• [Task requirements]
Transcribe the records below exactly, from their first line through the line containing "black circle: (549, 325)". Omit every line after it.

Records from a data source
▼

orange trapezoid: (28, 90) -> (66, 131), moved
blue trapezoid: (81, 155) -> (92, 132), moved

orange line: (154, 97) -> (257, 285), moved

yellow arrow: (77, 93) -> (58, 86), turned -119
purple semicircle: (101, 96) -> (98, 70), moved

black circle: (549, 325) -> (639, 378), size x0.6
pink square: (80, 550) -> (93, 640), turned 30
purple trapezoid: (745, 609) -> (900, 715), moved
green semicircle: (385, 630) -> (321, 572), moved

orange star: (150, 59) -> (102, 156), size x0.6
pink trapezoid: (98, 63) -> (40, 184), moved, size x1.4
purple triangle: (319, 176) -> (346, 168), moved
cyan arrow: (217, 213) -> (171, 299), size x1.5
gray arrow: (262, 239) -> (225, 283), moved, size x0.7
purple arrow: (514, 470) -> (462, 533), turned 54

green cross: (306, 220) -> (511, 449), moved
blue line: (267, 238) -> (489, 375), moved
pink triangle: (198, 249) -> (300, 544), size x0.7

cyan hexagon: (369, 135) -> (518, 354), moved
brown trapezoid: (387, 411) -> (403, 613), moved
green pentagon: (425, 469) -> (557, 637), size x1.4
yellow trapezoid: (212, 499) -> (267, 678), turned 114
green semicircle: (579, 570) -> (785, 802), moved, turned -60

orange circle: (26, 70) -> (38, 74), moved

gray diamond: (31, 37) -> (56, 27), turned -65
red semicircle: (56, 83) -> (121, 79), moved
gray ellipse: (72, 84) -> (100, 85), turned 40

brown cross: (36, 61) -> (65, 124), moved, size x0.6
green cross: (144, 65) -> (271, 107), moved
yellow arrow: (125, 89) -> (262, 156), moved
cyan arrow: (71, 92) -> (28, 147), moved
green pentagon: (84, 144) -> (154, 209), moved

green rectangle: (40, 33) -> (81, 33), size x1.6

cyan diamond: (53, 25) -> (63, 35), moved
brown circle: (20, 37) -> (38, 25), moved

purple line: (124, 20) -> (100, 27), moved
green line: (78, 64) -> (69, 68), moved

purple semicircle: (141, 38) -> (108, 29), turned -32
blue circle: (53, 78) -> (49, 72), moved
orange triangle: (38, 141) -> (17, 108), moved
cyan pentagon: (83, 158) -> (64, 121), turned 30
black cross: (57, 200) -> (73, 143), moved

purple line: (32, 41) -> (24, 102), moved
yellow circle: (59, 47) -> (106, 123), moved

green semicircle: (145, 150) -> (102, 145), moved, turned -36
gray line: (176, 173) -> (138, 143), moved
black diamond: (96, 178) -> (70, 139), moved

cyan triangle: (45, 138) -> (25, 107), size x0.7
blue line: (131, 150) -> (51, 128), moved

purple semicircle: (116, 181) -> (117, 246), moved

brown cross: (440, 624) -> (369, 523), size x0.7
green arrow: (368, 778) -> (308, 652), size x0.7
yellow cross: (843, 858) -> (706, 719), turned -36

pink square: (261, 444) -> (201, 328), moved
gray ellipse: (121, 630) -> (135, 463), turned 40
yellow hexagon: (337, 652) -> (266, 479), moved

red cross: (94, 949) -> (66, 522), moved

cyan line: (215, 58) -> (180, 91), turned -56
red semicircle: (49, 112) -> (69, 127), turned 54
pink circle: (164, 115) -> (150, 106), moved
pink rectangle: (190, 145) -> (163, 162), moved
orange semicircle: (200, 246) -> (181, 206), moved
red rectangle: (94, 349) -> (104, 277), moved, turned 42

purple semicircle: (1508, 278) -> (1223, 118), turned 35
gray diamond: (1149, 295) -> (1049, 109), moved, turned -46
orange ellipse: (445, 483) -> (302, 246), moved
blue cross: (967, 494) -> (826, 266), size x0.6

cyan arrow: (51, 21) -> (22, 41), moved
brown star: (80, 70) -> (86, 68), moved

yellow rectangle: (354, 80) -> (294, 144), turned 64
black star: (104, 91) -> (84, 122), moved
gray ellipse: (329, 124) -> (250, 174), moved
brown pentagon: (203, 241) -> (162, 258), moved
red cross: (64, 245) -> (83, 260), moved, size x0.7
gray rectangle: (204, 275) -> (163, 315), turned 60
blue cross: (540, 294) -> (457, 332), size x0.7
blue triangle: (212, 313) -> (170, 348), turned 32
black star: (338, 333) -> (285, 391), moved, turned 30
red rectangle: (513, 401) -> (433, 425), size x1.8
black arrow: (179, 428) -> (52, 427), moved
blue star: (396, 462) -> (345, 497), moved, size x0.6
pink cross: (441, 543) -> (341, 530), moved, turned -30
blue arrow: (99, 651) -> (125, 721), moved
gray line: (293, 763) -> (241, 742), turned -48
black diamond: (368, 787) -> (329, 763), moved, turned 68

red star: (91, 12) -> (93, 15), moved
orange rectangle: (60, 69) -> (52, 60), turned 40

▲

• [Written reply]
orange trapezoid: (28, 90) -> (66, 131), moved
blue trapezoid: (81, 155) -> (92, 132), moved

orange line: (154, 97) -> (257, 285), moved

yellow arrow: (77, 93) -> (58, 86), turned -119
purple semicircle: (101, 96) -> (98, 70), moved

black circle: (549, 325) -> (639, 378), size x0.6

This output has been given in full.